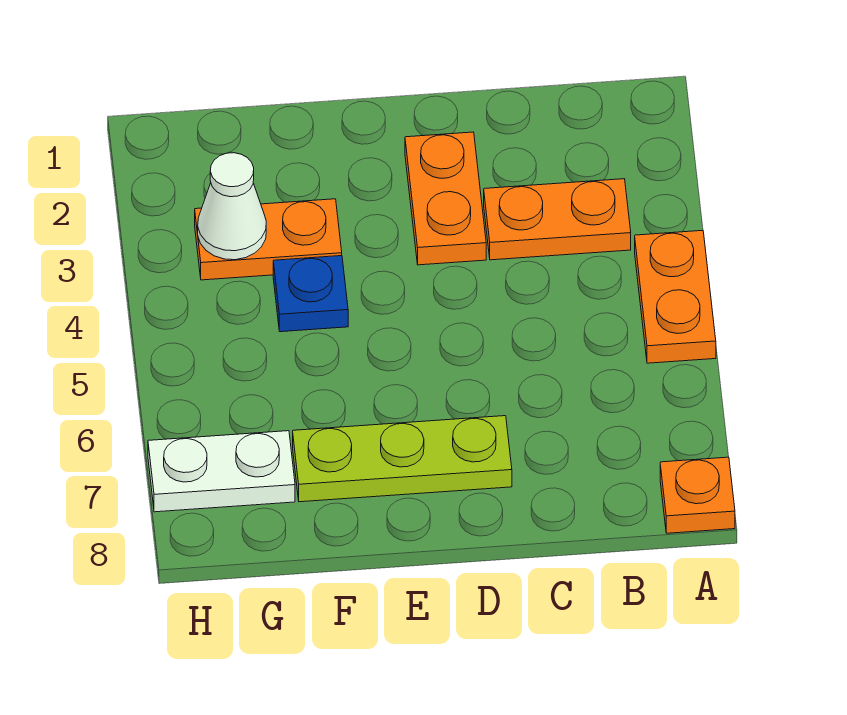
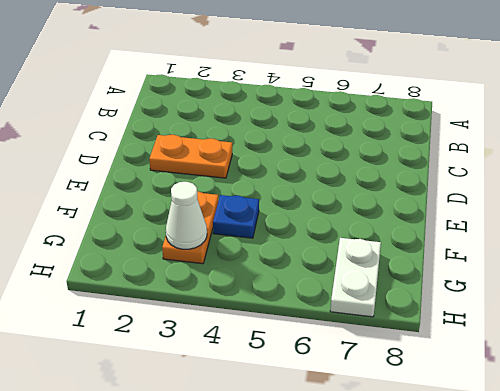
none -> orange 1x2 plate [635,230,716,363]
none -> orange 1x1 plate [660,457,735,533]

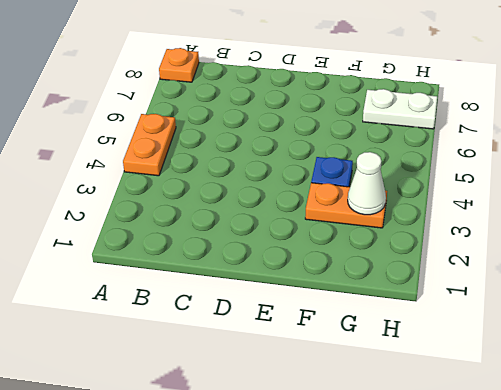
none -> orange 1x2 plate [484,179,631,260]
none -> orange 1x2 plate [405,132,486,265]

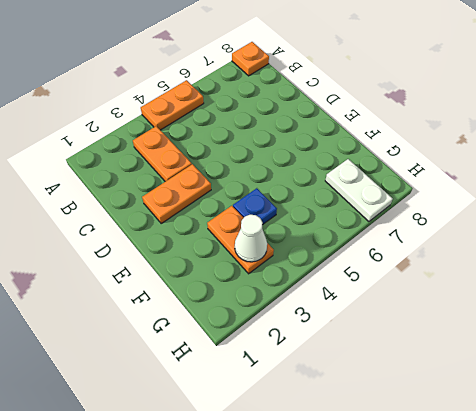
none -> lime 1x3 plate [293,416,512,502]

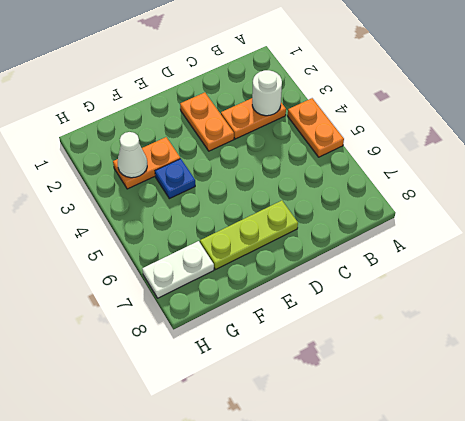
white 1x1 round brick [252,70,282,116] -> none
none -> orange 1x1 plate [660,457,735,533]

Work item ▸ Restate the listing above word for word and skip each picture.

Result for this task ▸
none -> orange 1x2 plate [635,230,716,363]
none -> orange 1x1 plate [660,457,735,533]

none -> orange 1x2 plate [484,179,631,260]
none -> orange 1x2 plate [405,132,486,265]

none -> lime 1x3 plate [293,416,512,502]

white 1x1 round brick [252,70,282,116] -> none
none -> orange 1x1 plate [660,457,735,533]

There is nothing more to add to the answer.